What to produce →
Where a line below has the string "rocket" in it, include it in the count, and give that count alone.

Coordinate-based change listings →

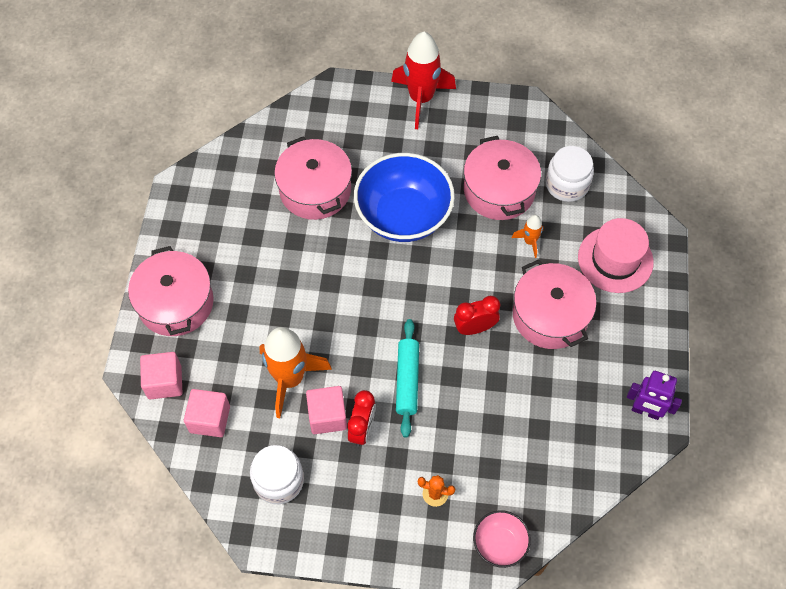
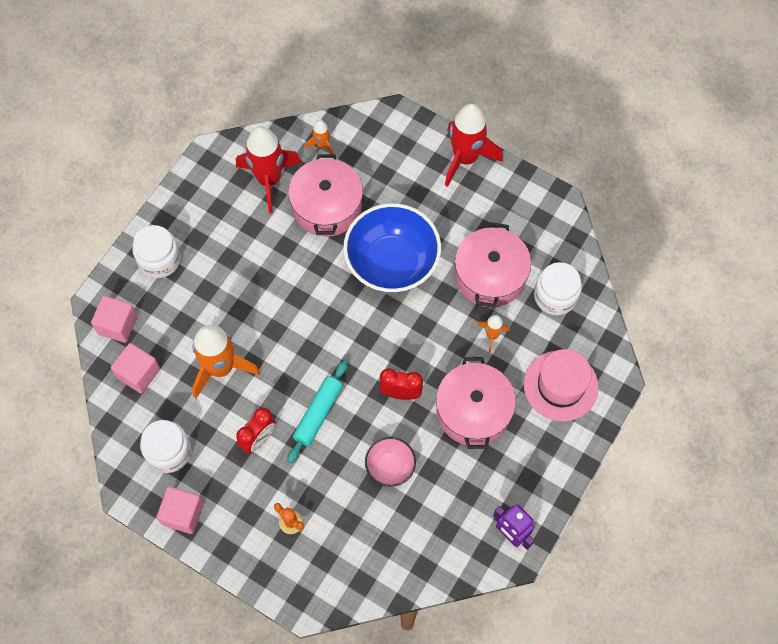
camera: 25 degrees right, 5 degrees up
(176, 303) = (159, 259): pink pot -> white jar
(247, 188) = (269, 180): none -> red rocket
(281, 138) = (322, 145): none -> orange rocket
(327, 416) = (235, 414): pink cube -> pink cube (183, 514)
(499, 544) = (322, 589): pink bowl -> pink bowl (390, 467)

Completed exercise →
2